(DATA FOR THIS EXERCISE)

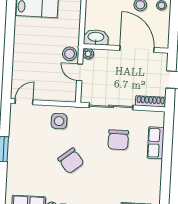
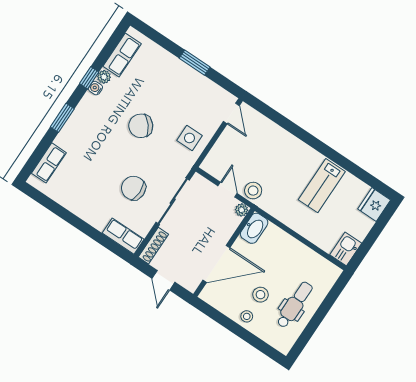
door: (80, 72) -> (228, 190), hinge flipped
row of seats: (156, 143) -> (123, 236), moved

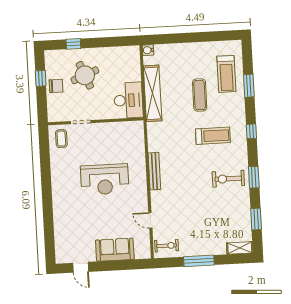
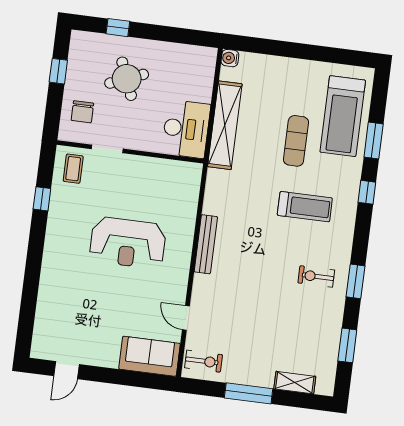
treadmill: (226, 74) -> (343, 116), width x1.37, depth x1.38
chair: (56, 86) -> (82, 112), moved, turned 90
window: (251, 131) -> (367, 192), moved
window: (45, 161) -> (42, 199), added
exercise bike: (228, 179) -> (316, 276), width x0.73, depth x0.72
shelving: (240, 248) -> (295, 383), moved
sofa: (115, 250) -> (149, 356), moved
door: (81, 267) -> (66, 370), hinge flipped

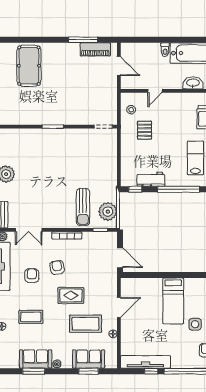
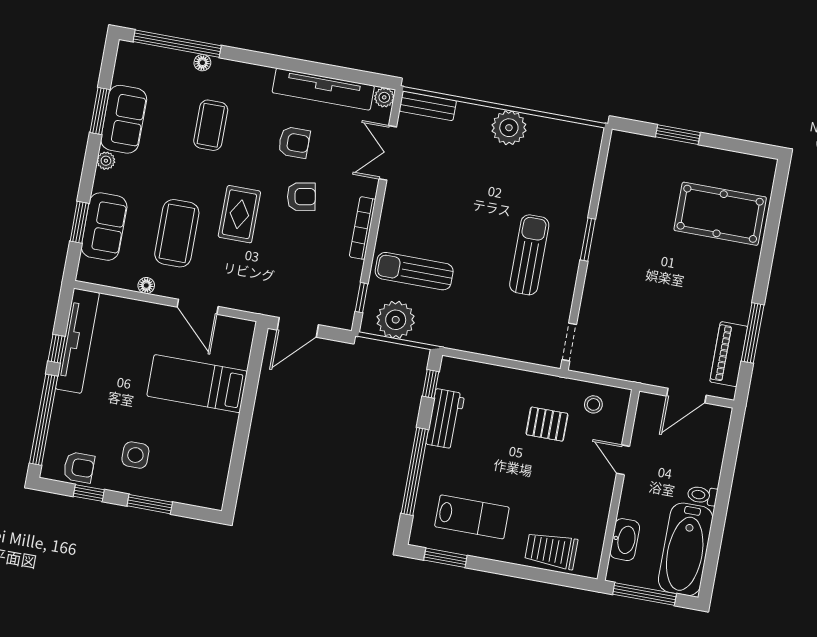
sun lounger: (65, 153) -> (529, 255), added
bed: (173, 301) -> (197, 384), moved

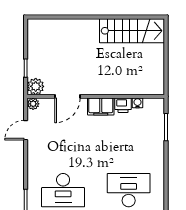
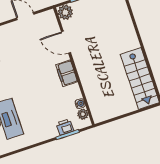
plant: (33, 104) -> (83, 114), moved
printer: (123, 105) -> (65, 127), moved, turned 90

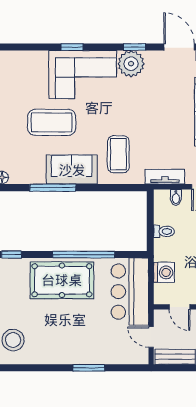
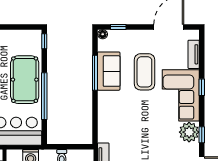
tv unit: (29, 58) -> (194, 54), added
coffee table: (118, 154) -> (120, 122), removed
sofa: (72, 170) -> (109, 71), moved

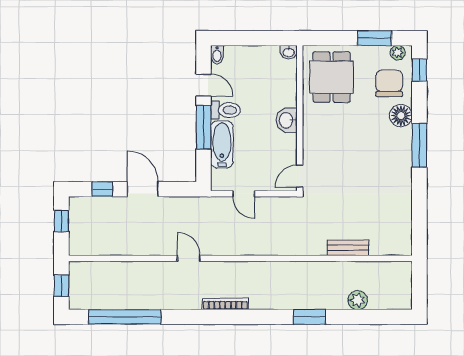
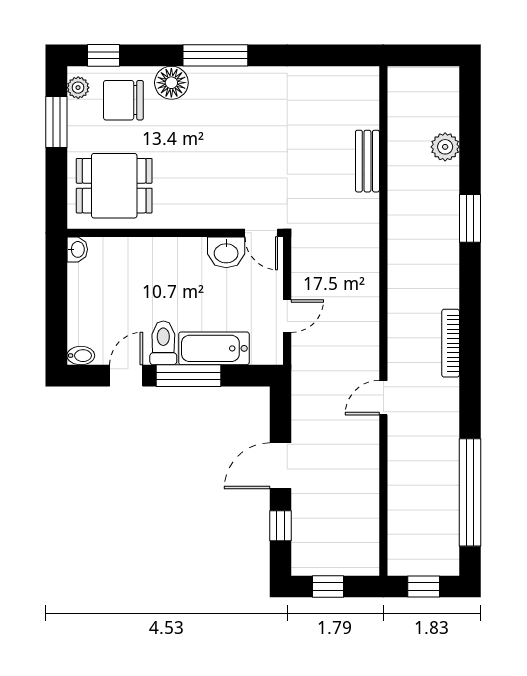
washbasin: (287, 120) -> (226, 252), moved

(End DATA FOR THIS EXERCISE)

PROBLEM DESCRIPTION:
Return nothing except the lines from the line with "window: (45, 161) -> (42, 199), added" through the last line of the records above, copied exactly and without pictures.

SOLUTION TO THIS EXERCISE:
window: (45, 161) -> (42, 199), added
exercise bike: (228, 179) -> (316, 276), width x0.73, depth x0.72
shelving: (240, 248) -> (295, 383), moved
sofa: (115, 250) -> (149, 356), moved
door: (81, 267) -> (66, 370), hinge flipped

sun lounger: (65, 153) -> (529, 255), added
bed: (173, 301) -> (197, 384), moved

plant: (33, 104) -> (83, 114), moved
printer: (123, 105) -> (65, 127), moved, turned 90

tv unit: (29, 58) -> (194, 54), added
coffee table: (118, 154) -> (120, 122), removed
sofa: (72, 170) -> (109, 71), moved

washbasin: (287, 120) -> (226, 252), moved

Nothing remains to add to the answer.